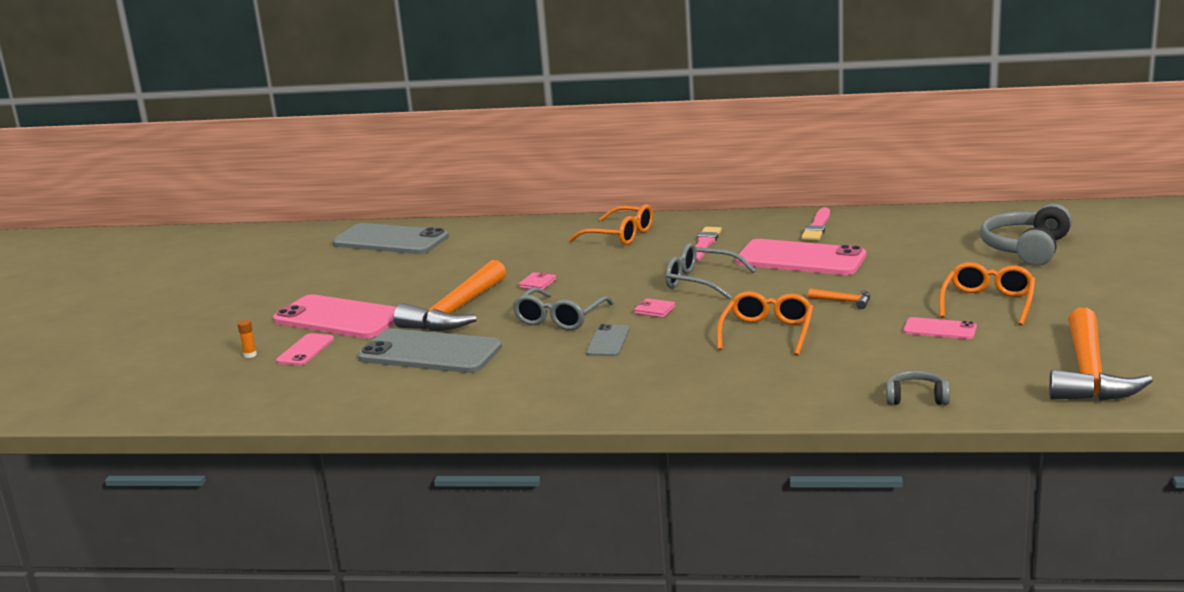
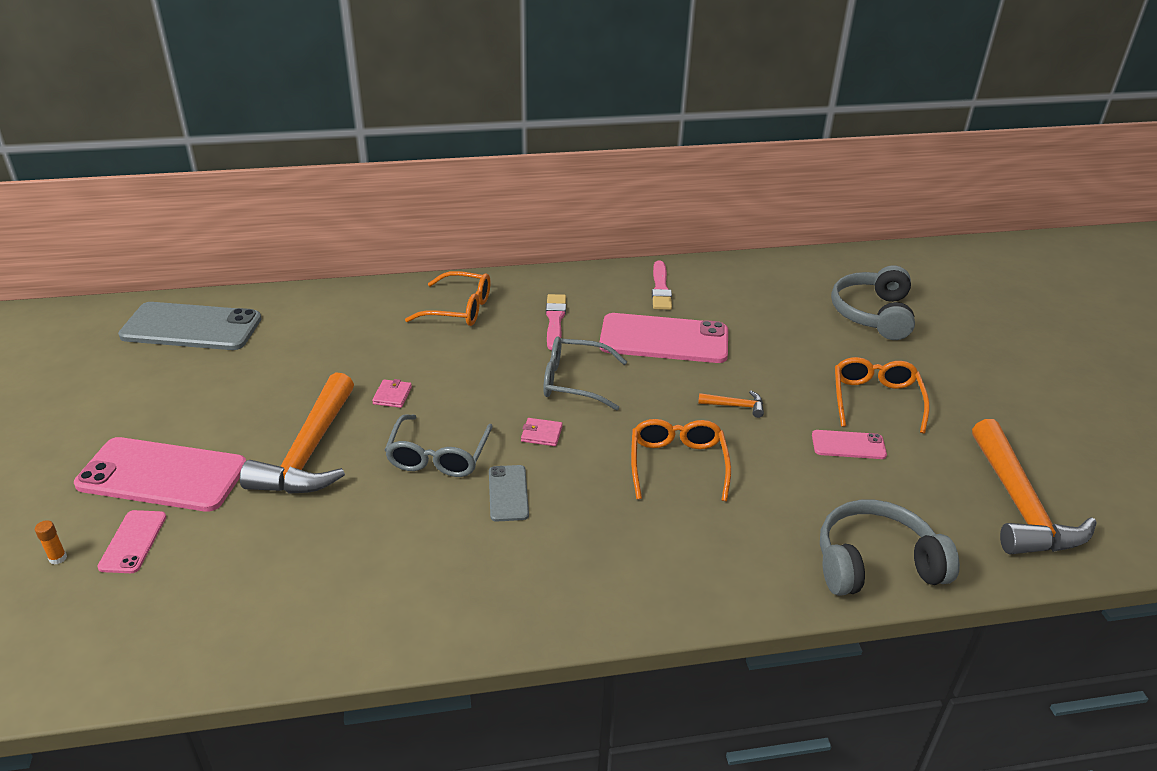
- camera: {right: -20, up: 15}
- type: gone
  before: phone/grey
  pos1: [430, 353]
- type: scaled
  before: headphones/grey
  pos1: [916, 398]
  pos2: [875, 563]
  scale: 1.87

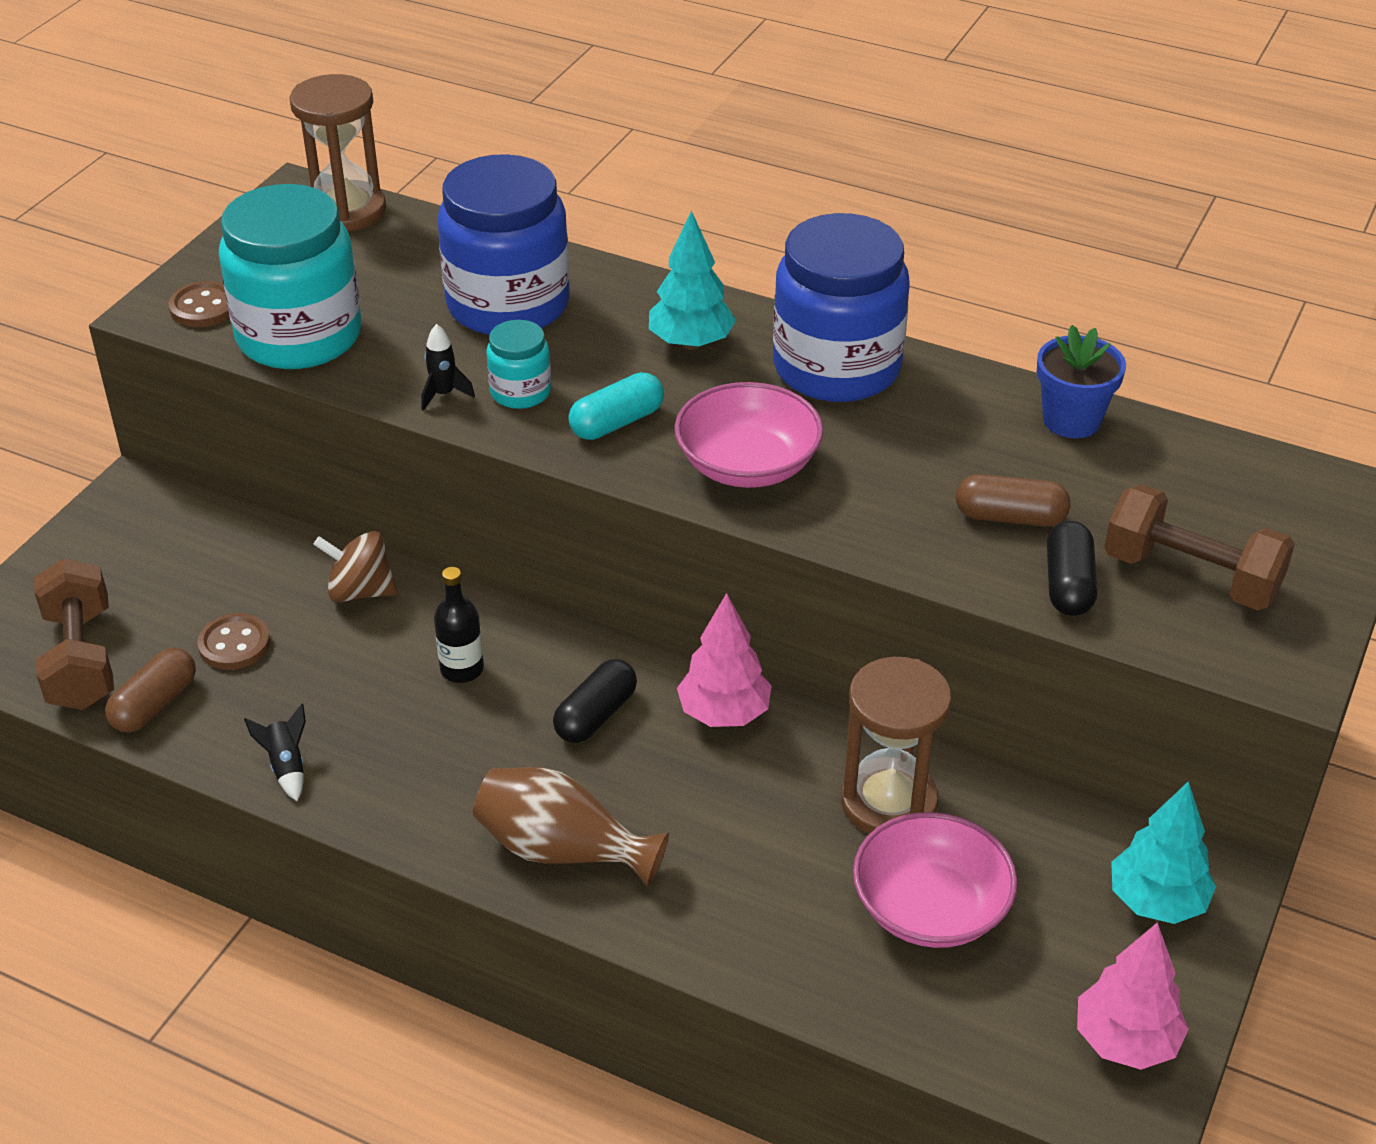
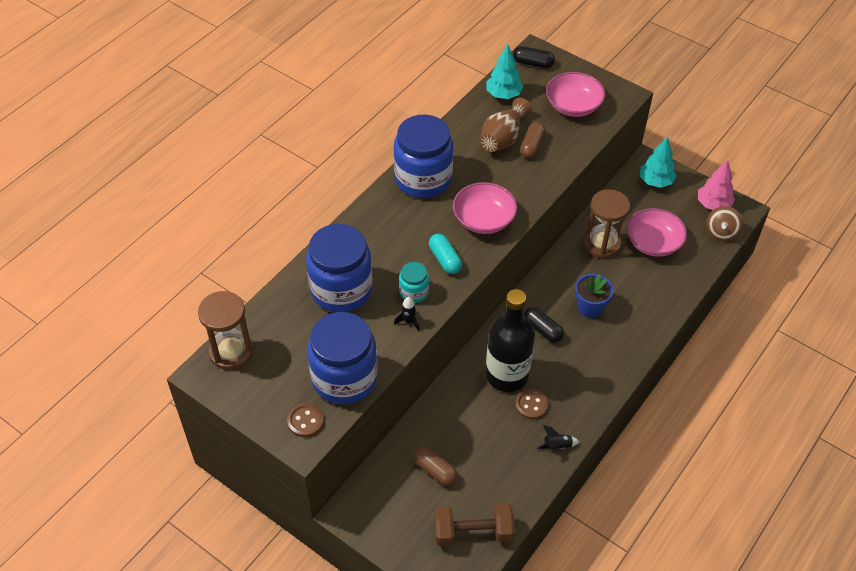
- camera: {right: -80, up: 10}
- type: gone
  before: tree/pink
  pos1: [724, 714]
- type: shifted
  before: capsule/brown
  pos1: [155, 704]
  pos2: [435, 470]
- type: shifted
  before: button/brown
  pos1: [234, 644]
  pos2: [531, 405]
- type: shifted
  before: spinning top/brown
  pos1: [360, 591]
  pos2: [721, 232]
- type: shifted
  before: vase/brown
  pos1: [563, 850]
  pos2: [503, 138]
- type: shifted
  before: tree/turquoise
  pos1: [691, 343]
  pos2: [503, 95]
- type: shifted
  before: flower pot/blue
  pos1: [1071, 420]
  pos2: [590, 308]
- type: shifted
  before: capsule/black
  pos1: [1068, 585]
  pos2: [533, 63]
- type: swapped
  before: dumbbell/brown
  after: bowl/pink
  pos1: [1191, 576]
  pos2: [573, 106]
- type: repainted
  before: jar/turquoise
  after: jar/blue
  pos1: [299, 336]
  pos2: [344, 378]
- type: scaled
  before: bottle/black
  pos1: [462, 669]
  pos2: [507, 375]
  scale: 2.21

» GOAL OF THE EXERCISE
Your task is to restate, word for word, only those lines above that fall between the line holding "pos1: [430, 353]" and the line holding "pos2: [875, 563]", inclusive.

» EXERCISE ANSWER
  pos1: [430, 353]
- type: scaled
  before: headphones/grey
  pos1: [916, 398]
  pos2: [875, 563]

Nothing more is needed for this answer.